### Data extract
========

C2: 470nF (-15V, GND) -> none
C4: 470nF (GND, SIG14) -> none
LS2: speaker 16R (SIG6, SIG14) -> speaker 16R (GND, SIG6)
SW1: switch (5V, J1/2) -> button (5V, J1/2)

========

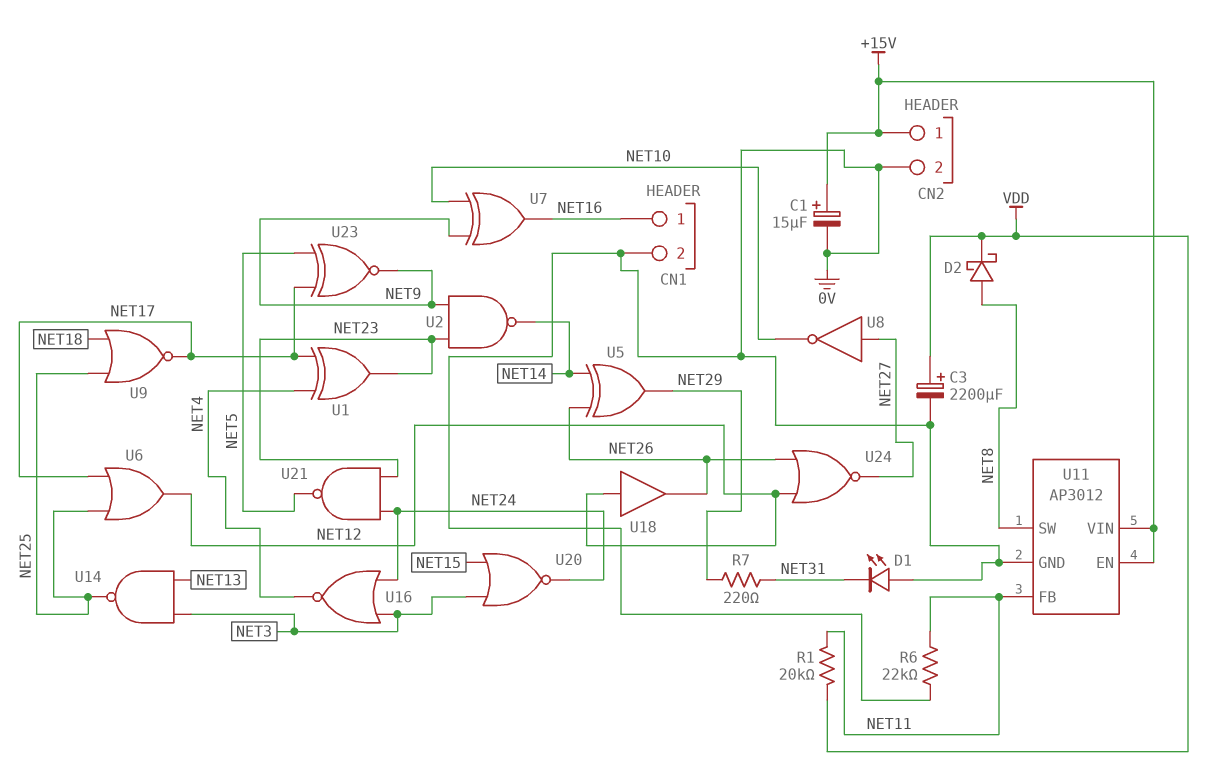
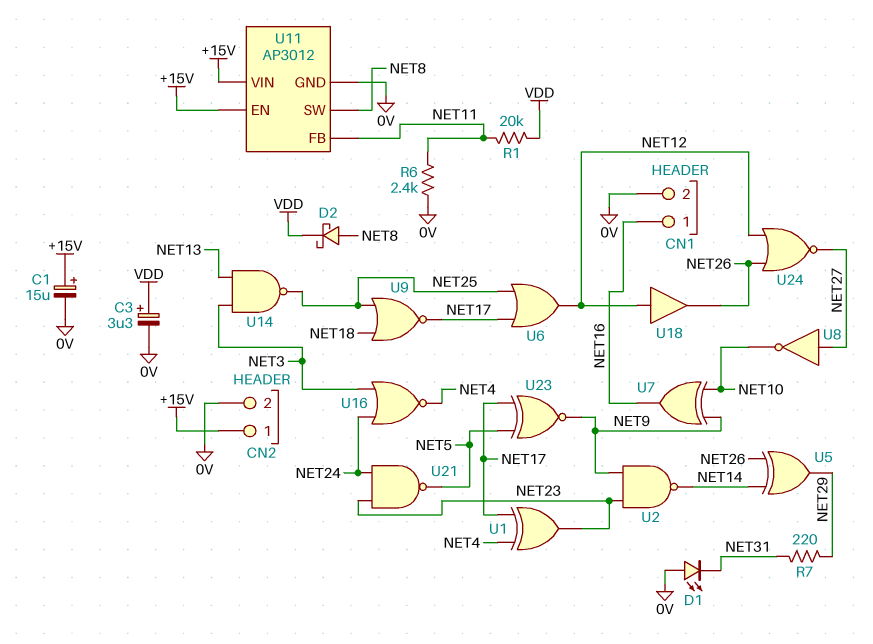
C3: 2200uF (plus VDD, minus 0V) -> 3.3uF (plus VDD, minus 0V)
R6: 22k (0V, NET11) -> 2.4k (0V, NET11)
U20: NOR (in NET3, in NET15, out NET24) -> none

========

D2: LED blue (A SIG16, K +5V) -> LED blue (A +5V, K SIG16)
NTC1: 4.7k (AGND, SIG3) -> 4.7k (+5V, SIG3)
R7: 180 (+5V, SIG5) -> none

========

From the records above, copy out the line with "C2: 470nF (-15V, GND) -> none", the line with "SW1: switch (5V, J1/2) -> button (5V, J1/2)", and every line between them, word for word.

C2: 470nF (-15V, GND) -> none
C4: 470nF (GND, SIG14) -> none
LS2: speaker 16R (SIG6, SIG14) -> speaker 16R (GND, SIG6)
SW1: switch (5V, J1/2) -> button (5V, J1/2)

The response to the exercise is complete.